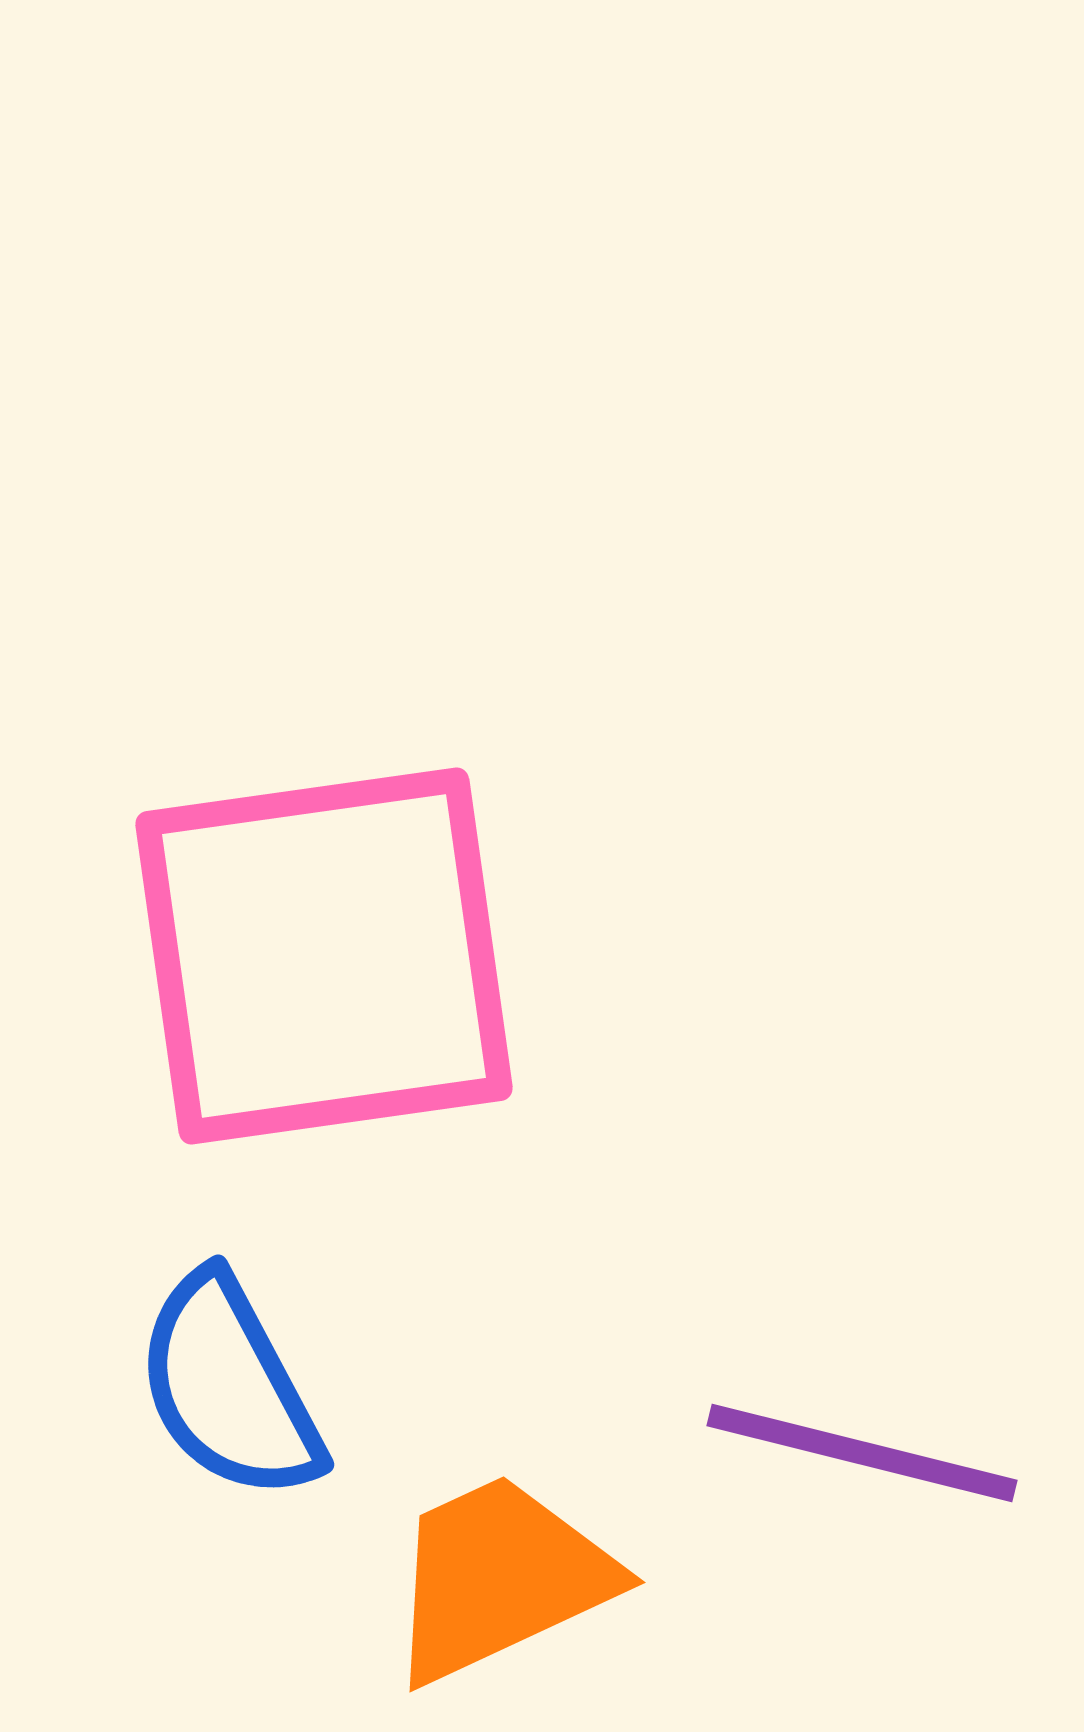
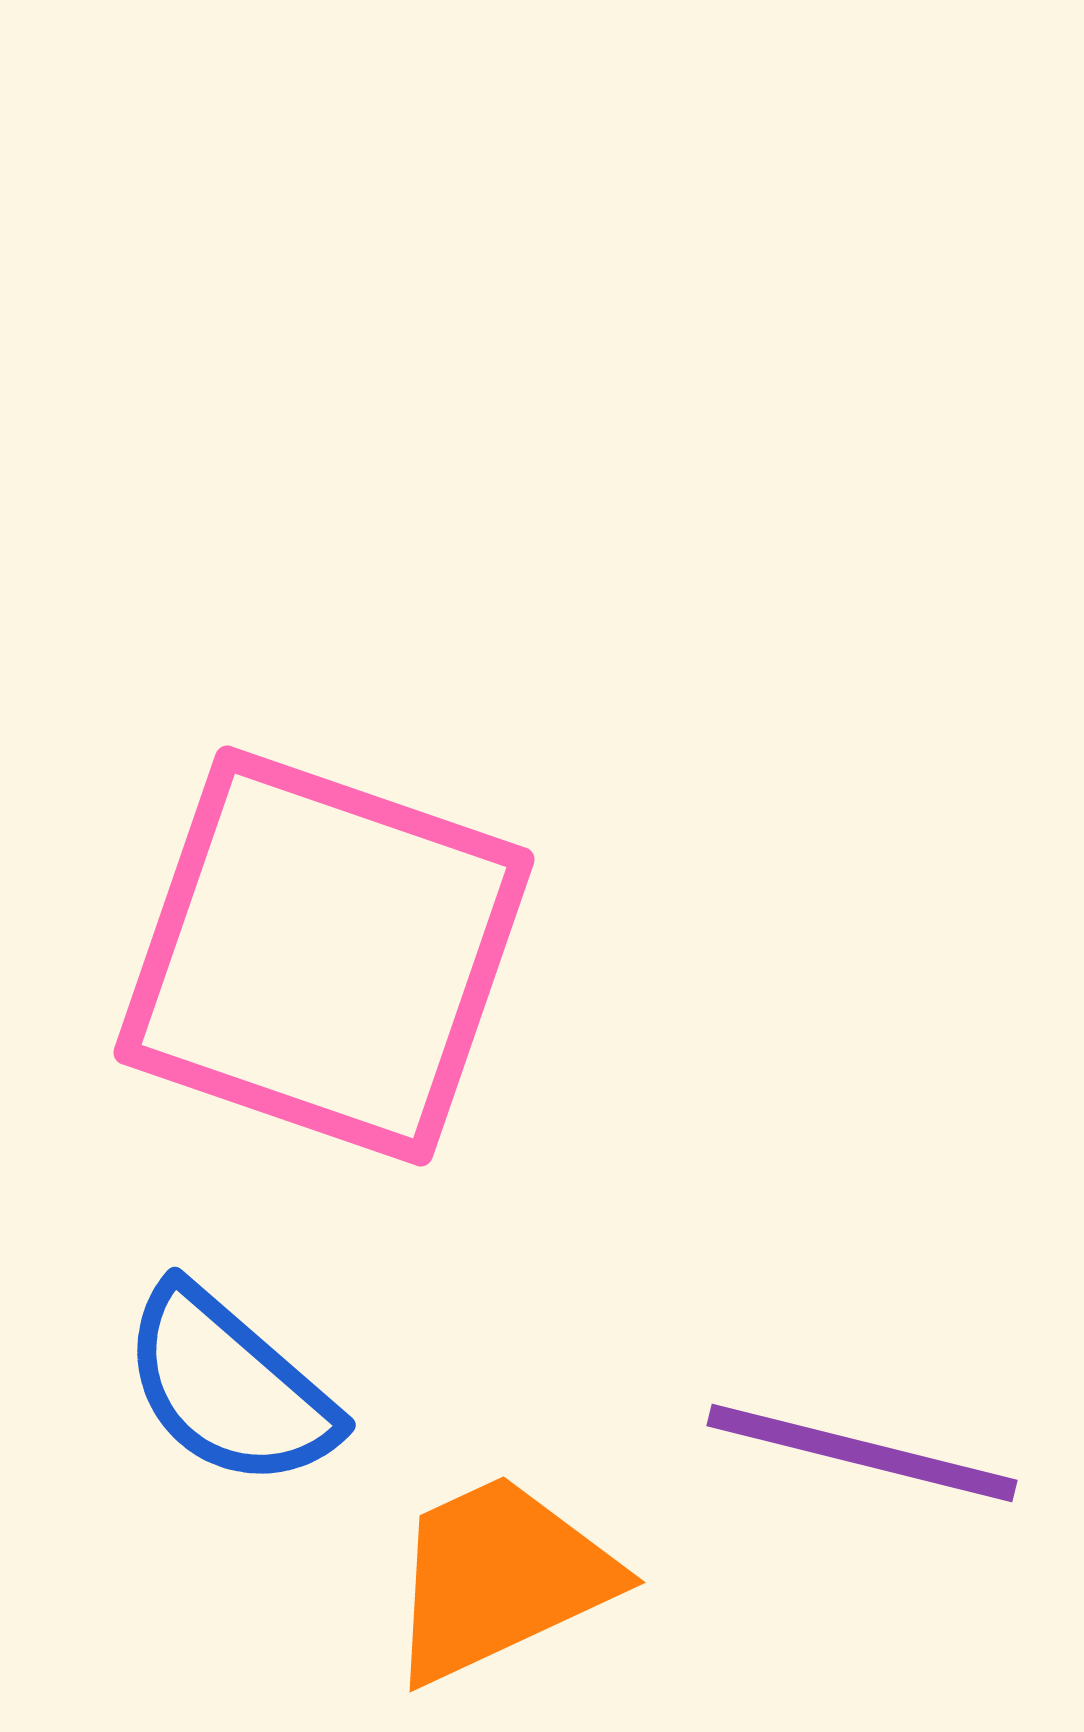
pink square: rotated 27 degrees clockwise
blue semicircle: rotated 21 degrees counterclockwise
****************************************
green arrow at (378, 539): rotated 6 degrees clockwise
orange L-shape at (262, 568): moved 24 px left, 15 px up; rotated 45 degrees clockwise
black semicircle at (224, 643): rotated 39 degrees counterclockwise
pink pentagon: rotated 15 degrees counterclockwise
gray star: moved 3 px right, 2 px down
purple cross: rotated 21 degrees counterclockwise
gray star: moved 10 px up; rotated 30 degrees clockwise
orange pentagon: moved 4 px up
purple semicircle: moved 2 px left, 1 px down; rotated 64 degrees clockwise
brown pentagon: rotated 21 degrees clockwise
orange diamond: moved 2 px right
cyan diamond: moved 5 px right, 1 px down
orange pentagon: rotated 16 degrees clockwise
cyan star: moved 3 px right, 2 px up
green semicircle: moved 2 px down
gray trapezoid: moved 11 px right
****************************************
# [Instructions to follow]
Beginning at the line above that contains "orange pentagon: rotated 16 degrees clockwise", return each line exactly through the line that contains "gray trapezoid: moved 11 px right", and no others.

# [Answer section]
orange pentagon: rotated 16 degrees clockwise
cyan star: moved 3 px right, 2 px up
green semicircle: moved 2 px down
gray trapezoid: moved 11 px right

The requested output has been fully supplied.